The line containing "R2: 1.5M (+3V3, VB) -> 1.5M (+3V3, -5V)" marks the end: restate word for word every line from the first line of the entries below through that one.
===============
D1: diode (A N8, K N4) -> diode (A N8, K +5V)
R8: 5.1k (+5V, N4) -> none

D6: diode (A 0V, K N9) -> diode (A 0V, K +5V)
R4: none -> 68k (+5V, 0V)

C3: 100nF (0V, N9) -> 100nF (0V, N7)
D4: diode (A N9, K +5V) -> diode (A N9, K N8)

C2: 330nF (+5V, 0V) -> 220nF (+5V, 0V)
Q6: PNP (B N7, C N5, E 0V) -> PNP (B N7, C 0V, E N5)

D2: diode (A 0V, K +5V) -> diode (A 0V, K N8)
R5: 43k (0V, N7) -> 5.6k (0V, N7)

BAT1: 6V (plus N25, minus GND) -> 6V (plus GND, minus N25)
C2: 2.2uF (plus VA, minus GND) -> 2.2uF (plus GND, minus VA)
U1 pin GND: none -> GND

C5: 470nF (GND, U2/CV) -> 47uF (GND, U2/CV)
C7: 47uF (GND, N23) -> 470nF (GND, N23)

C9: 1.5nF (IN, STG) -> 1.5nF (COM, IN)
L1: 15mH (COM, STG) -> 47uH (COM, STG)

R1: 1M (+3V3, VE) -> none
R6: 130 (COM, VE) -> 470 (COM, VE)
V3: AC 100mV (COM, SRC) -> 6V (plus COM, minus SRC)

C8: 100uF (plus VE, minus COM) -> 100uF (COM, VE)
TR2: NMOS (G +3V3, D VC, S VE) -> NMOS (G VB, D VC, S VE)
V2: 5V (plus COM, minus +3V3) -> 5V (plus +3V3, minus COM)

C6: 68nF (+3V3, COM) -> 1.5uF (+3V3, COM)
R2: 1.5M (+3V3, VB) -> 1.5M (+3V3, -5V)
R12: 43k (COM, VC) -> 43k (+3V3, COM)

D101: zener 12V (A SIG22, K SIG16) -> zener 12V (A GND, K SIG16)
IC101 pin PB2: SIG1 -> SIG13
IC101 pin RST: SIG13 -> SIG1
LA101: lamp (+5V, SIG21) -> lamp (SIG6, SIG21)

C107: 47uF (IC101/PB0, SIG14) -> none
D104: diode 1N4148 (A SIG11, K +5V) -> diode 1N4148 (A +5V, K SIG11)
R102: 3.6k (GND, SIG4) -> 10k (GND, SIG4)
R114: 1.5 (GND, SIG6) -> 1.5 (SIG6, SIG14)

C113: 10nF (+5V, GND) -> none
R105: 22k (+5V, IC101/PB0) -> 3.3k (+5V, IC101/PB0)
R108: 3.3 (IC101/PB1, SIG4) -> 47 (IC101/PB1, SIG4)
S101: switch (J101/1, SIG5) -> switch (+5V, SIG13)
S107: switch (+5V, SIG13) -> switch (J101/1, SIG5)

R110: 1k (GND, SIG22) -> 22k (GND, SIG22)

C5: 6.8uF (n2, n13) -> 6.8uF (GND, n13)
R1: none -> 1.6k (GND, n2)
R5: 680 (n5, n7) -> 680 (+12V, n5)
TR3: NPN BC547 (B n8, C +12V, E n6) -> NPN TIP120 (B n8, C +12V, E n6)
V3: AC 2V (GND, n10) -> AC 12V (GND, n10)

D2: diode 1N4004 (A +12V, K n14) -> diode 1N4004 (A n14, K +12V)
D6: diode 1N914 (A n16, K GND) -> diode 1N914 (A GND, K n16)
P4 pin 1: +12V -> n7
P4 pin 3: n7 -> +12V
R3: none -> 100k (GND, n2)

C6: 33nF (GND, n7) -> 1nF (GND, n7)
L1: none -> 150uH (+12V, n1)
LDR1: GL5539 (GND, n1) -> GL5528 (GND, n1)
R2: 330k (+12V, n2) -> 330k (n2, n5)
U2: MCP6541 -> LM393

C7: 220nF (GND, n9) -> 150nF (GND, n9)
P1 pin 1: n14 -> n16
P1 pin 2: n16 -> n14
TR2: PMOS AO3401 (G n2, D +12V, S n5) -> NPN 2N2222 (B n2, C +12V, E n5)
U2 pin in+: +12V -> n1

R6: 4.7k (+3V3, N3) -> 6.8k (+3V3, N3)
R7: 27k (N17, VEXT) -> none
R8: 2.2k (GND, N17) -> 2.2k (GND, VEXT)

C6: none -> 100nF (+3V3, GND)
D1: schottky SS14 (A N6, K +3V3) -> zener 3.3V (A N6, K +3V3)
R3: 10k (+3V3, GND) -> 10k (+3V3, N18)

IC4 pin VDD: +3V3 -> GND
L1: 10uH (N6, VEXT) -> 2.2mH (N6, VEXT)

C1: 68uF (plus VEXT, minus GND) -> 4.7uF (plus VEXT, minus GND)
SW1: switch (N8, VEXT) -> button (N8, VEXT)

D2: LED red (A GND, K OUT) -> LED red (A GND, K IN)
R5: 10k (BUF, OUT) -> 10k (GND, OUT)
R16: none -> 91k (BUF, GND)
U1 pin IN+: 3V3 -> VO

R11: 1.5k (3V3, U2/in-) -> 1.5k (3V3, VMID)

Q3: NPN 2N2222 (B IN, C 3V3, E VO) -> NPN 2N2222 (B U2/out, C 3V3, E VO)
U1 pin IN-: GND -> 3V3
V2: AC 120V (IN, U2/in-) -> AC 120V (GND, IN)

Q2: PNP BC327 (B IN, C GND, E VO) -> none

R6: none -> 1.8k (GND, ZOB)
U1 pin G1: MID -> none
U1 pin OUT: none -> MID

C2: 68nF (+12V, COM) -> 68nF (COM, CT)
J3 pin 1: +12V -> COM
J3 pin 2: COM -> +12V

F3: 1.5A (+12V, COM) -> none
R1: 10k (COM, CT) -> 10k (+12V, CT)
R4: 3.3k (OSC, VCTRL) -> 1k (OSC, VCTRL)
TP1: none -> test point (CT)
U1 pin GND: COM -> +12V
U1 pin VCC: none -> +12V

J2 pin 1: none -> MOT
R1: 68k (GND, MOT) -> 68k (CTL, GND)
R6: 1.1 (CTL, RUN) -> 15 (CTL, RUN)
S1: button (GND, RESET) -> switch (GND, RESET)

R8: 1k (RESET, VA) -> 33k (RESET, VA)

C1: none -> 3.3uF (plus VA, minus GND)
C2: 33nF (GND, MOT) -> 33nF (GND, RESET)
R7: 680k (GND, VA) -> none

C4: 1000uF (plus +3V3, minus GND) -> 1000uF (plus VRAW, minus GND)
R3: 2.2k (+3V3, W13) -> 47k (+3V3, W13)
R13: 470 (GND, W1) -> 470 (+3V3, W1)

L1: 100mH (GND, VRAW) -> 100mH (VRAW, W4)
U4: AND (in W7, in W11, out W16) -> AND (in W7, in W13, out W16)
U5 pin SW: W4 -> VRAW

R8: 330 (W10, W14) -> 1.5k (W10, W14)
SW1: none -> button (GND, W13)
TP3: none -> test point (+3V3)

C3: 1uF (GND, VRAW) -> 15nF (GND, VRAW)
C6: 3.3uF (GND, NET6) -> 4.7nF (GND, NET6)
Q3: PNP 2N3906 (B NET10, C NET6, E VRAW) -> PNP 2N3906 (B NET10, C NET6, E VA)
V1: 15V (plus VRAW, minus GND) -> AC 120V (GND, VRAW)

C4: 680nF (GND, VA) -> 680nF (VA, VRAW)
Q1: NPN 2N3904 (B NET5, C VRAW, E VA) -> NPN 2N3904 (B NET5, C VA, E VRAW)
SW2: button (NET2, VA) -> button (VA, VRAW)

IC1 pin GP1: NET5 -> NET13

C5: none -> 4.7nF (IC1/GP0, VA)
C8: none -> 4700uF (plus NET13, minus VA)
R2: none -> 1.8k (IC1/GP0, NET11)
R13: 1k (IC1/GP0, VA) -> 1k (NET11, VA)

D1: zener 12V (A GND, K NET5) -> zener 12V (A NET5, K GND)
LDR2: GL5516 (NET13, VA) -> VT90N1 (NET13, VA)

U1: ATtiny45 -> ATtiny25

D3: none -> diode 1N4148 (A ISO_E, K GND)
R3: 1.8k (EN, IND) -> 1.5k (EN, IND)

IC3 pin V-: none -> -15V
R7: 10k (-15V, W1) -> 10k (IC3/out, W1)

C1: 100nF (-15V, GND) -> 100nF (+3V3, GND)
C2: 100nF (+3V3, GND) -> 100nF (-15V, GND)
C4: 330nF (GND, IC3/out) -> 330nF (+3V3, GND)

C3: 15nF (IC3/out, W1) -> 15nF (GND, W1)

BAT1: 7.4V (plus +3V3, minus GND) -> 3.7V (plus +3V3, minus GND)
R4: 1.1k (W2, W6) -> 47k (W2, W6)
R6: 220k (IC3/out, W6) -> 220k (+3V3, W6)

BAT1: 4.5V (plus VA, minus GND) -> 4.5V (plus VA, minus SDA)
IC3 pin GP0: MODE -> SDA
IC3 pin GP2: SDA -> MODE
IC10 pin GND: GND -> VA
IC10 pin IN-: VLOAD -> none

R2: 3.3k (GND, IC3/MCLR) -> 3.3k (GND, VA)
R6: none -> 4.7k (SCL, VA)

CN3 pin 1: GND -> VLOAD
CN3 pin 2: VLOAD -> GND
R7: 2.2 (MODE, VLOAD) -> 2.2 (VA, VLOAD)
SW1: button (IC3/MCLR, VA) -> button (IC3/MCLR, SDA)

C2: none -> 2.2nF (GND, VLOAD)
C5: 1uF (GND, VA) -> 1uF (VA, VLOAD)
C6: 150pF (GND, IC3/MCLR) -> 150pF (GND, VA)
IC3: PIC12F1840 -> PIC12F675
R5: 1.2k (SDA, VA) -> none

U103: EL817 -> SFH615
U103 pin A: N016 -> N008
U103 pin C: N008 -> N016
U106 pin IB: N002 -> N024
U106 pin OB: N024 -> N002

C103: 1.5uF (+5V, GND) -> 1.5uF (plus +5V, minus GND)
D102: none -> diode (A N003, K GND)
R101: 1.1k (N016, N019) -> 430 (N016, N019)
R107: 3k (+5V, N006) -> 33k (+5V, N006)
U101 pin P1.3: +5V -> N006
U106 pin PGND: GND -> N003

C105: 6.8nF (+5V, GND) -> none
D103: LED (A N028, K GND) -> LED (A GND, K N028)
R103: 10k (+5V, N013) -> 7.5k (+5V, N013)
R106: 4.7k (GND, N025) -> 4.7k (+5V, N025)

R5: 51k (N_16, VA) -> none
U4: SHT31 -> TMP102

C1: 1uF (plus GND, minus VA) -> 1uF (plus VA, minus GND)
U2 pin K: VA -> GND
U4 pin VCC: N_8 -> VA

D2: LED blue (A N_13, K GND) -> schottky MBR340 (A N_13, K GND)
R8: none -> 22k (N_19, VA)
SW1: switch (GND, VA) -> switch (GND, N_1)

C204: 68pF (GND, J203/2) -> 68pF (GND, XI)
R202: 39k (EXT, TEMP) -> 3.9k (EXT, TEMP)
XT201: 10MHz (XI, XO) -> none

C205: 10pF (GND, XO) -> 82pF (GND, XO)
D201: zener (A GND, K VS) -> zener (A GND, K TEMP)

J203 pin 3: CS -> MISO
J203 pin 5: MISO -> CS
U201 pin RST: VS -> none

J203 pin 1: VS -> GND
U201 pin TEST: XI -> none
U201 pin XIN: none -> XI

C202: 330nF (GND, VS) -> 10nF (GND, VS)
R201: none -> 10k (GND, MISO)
===============
Task result:
D1: diode (A N8, K N4) -> diode (A N8, K +5V)
R8: 5.1k (+5V, N4) -> none

D6: diode (A 0V, K N9) -> diode (A 0V, K +5V)
R4: none -> 68k (+5V, 0V)

C3: 100nF (0V, N9) -> 100nF (0V, N7)
D4: diode (A N9, K +5V) -> diode (A N9, K N8)

C2: 330nF (+5V, 0V) -> 220nF (+5V, 0V)
Q6: PNP (B N7, C N5, E 0V) -> PNP (B N7, C 0V, E N5)

D2: diode (A 0V, K +5V) -> diode (A 0V, K N8)
R5: 43k (0V, N7) -> 5.6k (0V, N7)

BAT1: 6V (plus N25, minus GND) -> 6V (plus GND, minus N25)
C2: 2.2uF (plus VA, minus GND) -> 2.2uF (plus GND, minus VA)
U1 pin GND: none -> GND

C5: 470nF (GND, U2/CV) -> 47uF (GND, U2/CV)
C7: 47uF (GND, N23) -> 470nF (GND, N23)

C9: 1.5nF (IN, STG) -> 1.5nF (COM, IN)
L1: 15mH (COM, STG) -> 47uH (COM, STG)

R1: 1M (+3V3, VE) -> none
R6: 130 (COM, VE) -> 470 (COM, VE)
V3: AC 100mV (COM, SRC) -> 6V (plus COM, minus SRC)

C8: 100uF (plus VE, minus COM) -> 100uF (COM, VE)
TR2: NMOS (G +3V3, D VC, S VE) -> NMOS (G VB, D VC, S VE)
V2: 5V (plus COM, minus +3V3) -> 5V (plus +3V3, minus COM)

C6: 68nF (+3V3, COM) -> 1.5uF (+3V3, COM)
R2: 1.5M (+3V3, VB) -> 1.5M (+3V3, -5V)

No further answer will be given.